• _DO THIS_: Convert the lines below into a JSON list of strings, with one string per line. Leave out blank lines and the pictures.

• _DATASET EXTRACT_:
▼
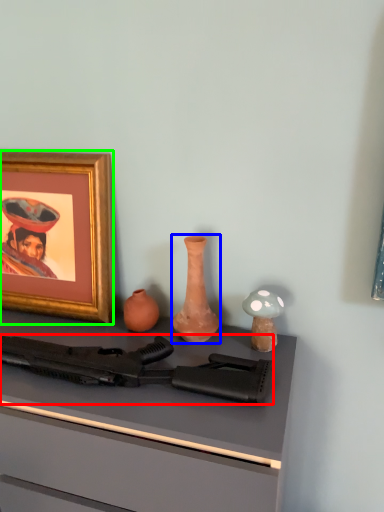
Question: Estimate the real-world distances between objects in this image. Which object is closer to rifle (highlighted by a red box), vase (highlighted by a blue box) or picture frame (highlighted by a green box)?

Choices:
 (A) vase
 (B) picture frame

Answer: (A)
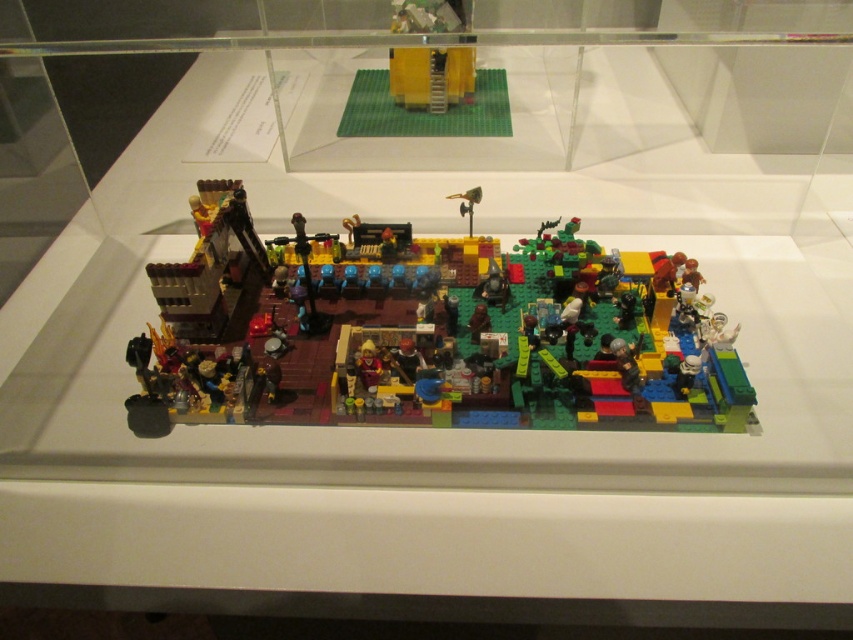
▲
• _ANSWER TO THIS PROBLEM_:
[
  "Question: Estimate the real-world distances between objects in this image. Which object is closer to rifle (highlighted by a red box), vase (highlighted by a blue box) or picture frame (highlighted by a green box)?",
  "Choices:",
  " (A) vase",
  " (B) picture frame",
  "Answer: (A)"
]